*WORK ITEM*:
Copy the data below exactly, but not the pictures it contains.

___

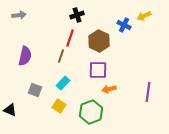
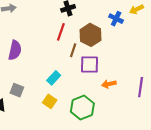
brown line: (61, 56) -> (73, 50), moved
orange arrow: (109, 89) -> (109, 84), moved
gray square: (35, 90) -> (17, 90), moved

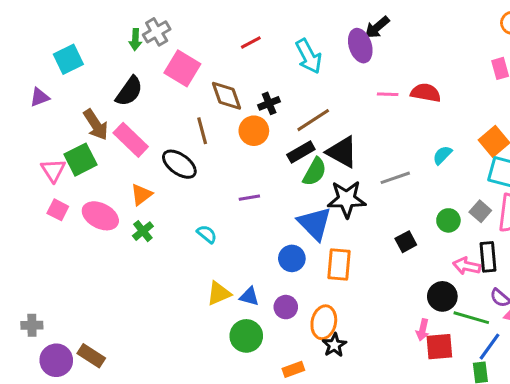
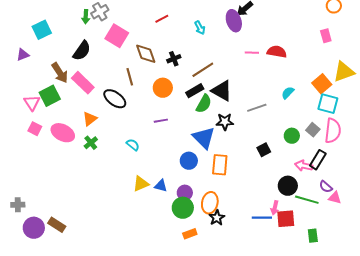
cyan arrow: (309, 56) -> (200, 28), size x0.6
orange circle: (254, 131) -> (163, 88), moved
black star: (347, 199) -> (225, 122), size x0.7
black rectangle: (488, 257) -> (318, 160), turned 36
green circle: (246, 336) -> (183, 208), moved
blue line: (489, 347) -> (262, 218), moved, turned 54

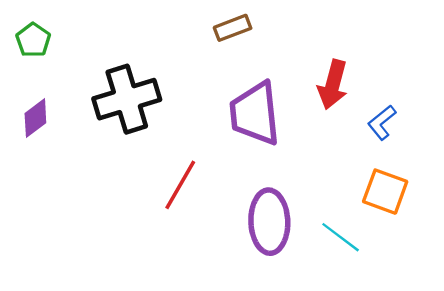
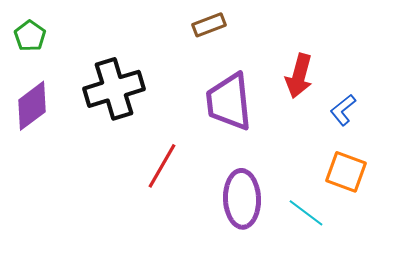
purple diamond: (35, 118) -> (32, 106), size x1.4

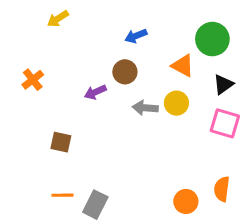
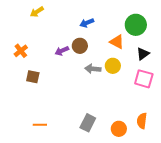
purple arrow: (95, 92) -> (62, 51), moved
brown square: (61, 142) -> (33, 77), moved
gray rectangle: (95, 205) -> (88, 123), moved

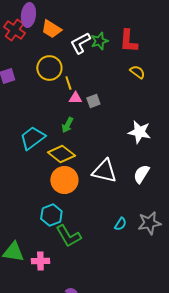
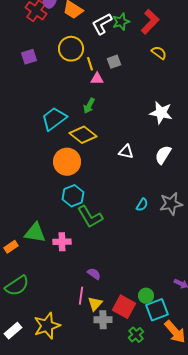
red L-shape: (128, 41) -> (150, 22), turned -140
gray square: (93, 101) -> (114, 62), moved
white triangle: (104, 171) -> (126, 152), size x0.6
orange circle: (64, 180) -> (67, 162), moved

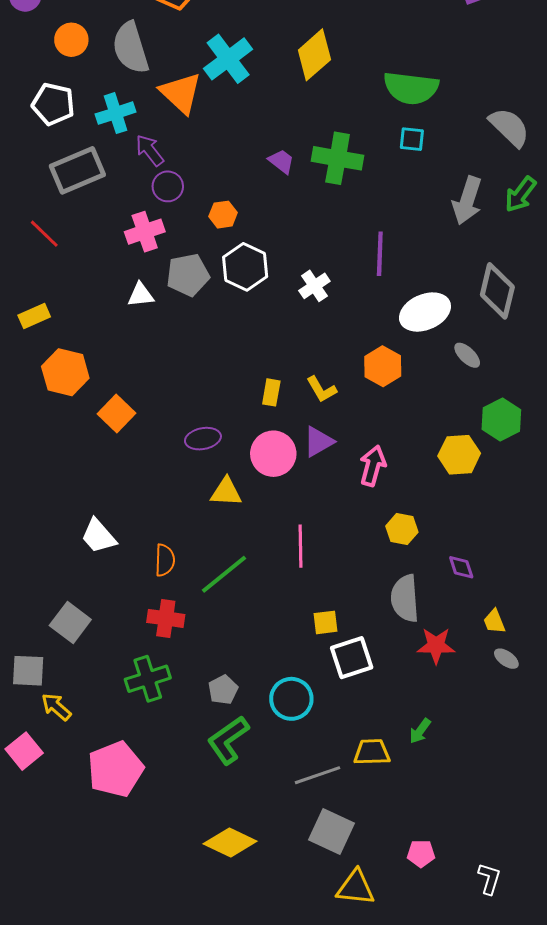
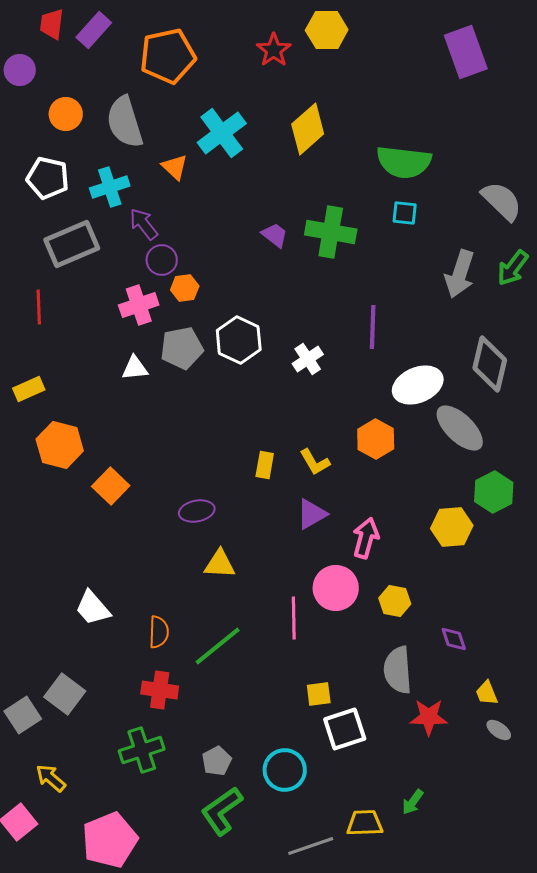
orange triangle: (181, 93) -> (175, 167), size x0.6
orange hexagon: (223, 215) -> (185, 288), moved
red line: (44, 234) -> (39, 307), turned 44
gray ellipse: (467, 355) -> (460, 428), size x1.8
pink circle: (273, 454) -> (336, 588), moved
gray square: (28, 671) -> (23, 715), moved, turned -36

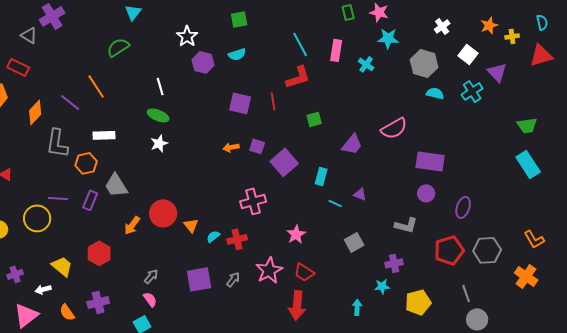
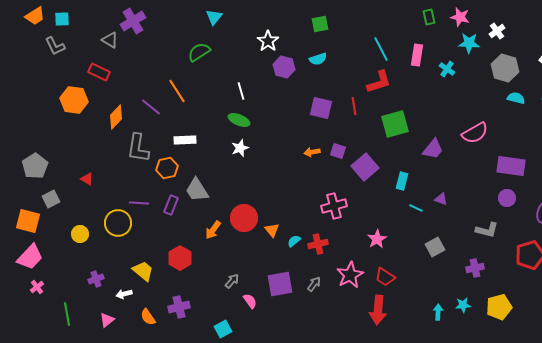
white cross: (442, 26) -> (497, 31), moved
green square: (314, 119) -> (395, 124), size x1.8
cyan star: (382, 286) -> (463, 305), moved
pink semicircle: (150, 299) -> (250, 301), moved
pink triangle: (26, 315) -> (107, 320), size x0.6

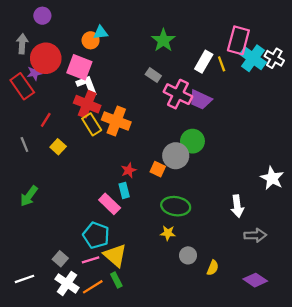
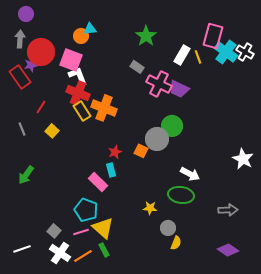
purple circle: (42, 16) -> (26, 14), moved
green ellipse: (176, 206) -> (181, 195), moved
white arrow: (237, 206) -> (190, 174), moved, turned -54
yellow semicircle: (213, 268) -> (176, 243), moved

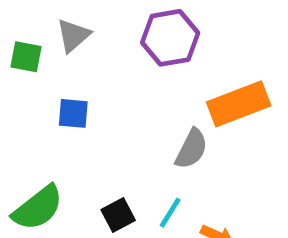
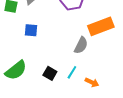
black square: (118, 215) -> (50, 73), turned -32

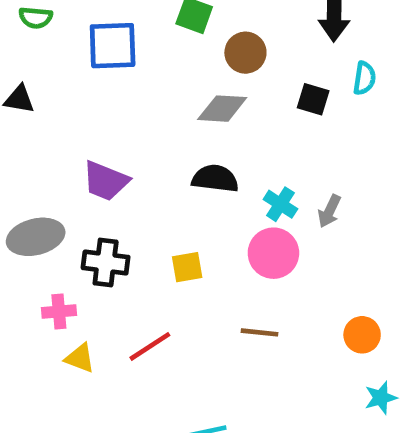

___

*RESULT BELOW*:
brown line: (61, 56) -> (73, 50), moved
orange arrow: (109, 89) -> (109, 84), moved
gray square: (35, 90) -> (17, 90), moved

cyan arrow: (309, 56) -> (200, 28), size x0.6
orange circle: (254, 131) -> (163, 88), moved
black star: (347, 199) -> (225, 122), size x0.7
black rectangle: (488, 257) -> (318, 160), turned 36
green circle: (246, 336) -> (183, 208), moved
blue line: (489, 347) -> (262, 218), moved, turned 54

purple diamond: (35, 118) -> (32, 106), size x1.4

purple arrow: (95, 92) -> (62, 51), moved
brown square: (61, 142) -> (33, 77), moved
gray rectangle: (95, 205) -> (88, 123), moved

red L-shape: (128, 41) -> (150, 22), turned -140
gray square: (93, 101) -> (114, 62), moved
white triangle: (104, 171) -> (126, 152), size x0.6
orange circle: (64, 180) -> (67, 162), moved

orange triangle: (181, 93) -> (175, 167), size x0.6
orange hexagon: (223, 215) -> (185, 288), moved
red line: (44, 234) -> (39, 307), turned 44
gray ellipse: (467, 355) -> (460, 428), size x1.8
pink circle: (273, 454) -> (336, 588), moved
gray square: (28, 671) -> (23, 715), moved, turned -36

white cross: (442, 26) -> (497, 31), moved
green square: (314, 119) -> (395, 124), size x1.8
cyan star: (382, 286) -> (463, 305), moved
pink semicircle: (150, 299) -> (250, 301), moved
pink triangle: (26, 315) -> (107, 320), size x0.6

purple circle: (42, 16) -> (26, 14), moved
green ellipse: (176, 206) -> (181, 195), moved
white arrow: (237, 206) -> (190, 174), moved, turned -54
yellow semicircle: (213, 268) -> (176, 243), moved

black square: (118, 215) -> (50, 73), turned -32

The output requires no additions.